* [PROBLEM]:
Your task is to repeat exactly the lines below between the line holding "U13: NAND CD4011" and the line holding "IC111: NAND 74LS00", inclusive, and only those.

[Recorded data]
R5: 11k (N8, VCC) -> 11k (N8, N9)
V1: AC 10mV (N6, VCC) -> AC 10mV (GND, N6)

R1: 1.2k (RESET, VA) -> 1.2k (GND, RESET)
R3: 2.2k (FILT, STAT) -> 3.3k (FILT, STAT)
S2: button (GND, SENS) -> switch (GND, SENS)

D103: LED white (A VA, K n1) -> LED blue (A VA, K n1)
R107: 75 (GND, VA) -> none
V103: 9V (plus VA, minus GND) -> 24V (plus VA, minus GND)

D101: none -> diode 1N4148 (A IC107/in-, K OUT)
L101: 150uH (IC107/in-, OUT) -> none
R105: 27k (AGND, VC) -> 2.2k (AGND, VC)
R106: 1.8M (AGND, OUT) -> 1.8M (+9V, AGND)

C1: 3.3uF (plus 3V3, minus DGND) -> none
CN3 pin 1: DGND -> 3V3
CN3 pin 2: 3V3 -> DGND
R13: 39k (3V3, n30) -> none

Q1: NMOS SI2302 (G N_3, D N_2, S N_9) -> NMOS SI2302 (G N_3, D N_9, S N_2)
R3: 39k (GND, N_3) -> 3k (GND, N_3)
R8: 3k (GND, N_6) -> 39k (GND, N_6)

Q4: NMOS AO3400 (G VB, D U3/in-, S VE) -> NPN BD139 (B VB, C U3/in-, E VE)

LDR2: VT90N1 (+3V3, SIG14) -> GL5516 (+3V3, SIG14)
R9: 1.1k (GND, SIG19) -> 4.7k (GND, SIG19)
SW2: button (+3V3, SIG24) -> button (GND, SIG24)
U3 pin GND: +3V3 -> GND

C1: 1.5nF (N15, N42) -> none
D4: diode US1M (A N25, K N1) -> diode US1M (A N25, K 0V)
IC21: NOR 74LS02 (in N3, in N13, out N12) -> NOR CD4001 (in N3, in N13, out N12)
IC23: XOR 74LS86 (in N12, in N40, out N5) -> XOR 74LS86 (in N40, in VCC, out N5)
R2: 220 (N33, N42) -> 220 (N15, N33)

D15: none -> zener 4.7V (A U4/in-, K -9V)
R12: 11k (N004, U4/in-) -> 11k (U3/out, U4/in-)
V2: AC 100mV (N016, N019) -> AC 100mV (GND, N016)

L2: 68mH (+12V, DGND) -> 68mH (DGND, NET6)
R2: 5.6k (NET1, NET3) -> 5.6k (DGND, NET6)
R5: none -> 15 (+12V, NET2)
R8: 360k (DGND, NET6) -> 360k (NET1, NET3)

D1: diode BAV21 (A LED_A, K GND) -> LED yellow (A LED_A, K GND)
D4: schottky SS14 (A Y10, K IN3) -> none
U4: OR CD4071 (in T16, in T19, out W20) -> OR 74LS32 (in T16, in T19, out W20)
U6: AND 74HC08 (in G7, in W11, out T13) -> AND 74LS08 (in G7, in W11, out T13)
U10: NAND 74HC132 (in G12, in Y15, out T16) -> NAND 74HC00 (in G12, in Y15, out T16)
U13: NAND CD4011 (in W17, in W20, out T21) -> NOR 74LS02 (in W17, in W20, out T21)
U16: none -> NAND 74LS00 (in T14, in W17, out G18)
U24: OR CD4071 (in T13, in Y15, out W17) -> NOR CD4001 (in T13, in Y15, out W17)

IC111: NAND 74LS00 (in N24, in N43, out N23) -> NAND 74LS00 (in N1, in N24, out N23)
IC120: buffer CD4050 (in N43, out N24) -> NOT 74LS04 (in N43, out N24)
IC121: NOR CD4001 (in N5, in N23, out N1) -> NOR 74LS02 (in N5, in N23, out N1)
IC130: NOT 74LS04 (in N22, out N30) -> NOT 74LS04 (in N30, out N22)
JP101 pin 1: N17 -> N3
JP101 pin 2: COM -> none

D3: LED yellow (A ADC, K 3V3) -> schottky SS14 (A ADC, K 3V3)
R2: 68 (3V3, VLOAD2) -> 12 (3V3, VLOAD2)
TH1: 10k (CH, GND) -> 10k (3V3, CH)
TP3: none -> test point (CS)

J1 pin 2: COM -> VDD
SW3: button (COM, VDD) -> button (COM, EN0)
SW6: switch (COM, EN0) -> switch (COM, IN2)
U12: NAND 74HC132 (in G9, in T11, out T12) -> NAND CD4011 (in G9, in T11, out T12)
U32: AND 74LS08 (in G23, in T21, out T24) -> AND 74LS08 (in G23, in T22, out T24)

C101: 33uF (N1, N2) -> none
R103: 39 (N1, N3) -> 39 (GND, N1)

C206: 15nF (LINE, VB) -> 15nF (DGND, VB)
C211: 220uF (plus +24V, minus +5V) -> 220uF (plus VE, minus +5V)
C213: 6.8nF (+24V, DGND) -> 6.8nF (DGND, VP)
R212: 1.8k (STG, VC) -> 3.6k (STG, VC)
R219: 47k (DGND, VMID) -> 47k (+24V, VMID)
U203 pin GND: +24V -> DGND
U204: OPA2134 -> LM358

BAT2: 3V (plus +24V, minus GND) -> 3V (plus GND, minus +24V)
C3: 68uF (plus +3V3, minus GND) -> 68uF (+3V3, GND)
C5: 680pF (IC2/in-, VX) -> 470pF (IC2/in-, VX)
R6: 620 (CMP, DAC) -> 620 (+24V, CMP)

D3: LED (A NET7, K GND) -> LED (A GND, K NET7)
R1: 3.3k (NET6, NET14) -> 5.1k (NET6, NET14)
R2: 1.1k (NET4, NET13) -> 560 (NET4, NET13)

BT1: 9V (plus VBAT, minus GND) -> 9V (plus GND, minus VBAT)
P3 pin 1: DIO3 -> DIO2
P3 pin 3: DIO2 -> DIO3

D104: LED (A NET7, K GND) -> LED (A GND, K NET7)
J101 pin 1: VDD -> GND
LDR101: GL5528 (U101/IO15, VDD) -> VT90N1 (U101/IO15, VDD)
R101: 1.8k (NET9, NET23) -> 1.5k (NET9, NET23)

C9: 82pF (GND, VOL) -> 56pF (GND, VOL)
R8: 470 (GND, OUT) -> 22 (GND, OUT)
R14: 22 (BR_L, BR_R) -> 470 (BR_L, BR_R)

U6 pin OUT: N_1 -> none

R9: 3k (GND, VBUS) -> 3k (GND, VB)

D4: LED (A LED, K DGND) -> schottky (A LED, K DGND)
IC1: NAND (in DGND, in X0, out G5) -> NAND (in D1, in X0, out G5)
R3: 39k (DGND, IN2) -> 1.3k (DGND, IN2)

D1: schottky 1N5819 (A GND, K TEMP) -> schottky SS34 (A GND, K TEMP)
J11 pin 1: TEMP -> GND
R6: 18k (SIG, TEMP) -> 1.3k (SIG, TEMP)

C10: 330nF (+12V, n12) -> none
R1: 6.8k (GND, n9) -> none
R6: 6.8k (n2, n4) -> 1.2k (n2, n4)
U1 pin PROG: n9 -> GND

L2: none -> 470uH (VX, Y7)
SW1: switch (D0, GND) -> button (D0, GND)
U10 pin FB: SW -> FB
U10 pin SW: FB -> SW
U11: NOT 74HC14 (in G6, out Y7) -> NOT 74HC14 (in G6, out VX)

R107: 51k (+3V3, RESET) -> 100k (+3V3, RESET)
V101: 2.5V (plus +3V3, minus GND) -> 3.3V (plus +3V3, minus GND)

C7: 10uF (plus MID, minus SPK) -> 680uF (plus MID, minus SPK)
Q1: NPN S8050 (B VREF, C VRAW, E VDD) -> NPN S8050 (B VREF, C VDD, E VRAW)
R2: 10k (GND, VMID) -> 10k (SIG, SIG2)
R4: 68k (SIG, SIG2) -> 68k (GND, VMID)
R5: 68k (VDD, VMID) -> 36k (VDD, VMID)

* [OUTPUT OF THE EXERCISE]:
U13: NAND CD4011 (in W17, in W20, out T21) -> NOR 74LS02 (in W17, in W20, out T21)
U16: none -> NAND 74LS00 (in T14, in W17, out G18)
U24: OR CD4071 (in T13, in Y15, out W17) -> NOR CD4001 (in T13, in Y15, out W17)

IC111: NAND 74LS00 (in N24, in N43, out N23) -> NAND 74LS00 (in N1, in N24, out N23)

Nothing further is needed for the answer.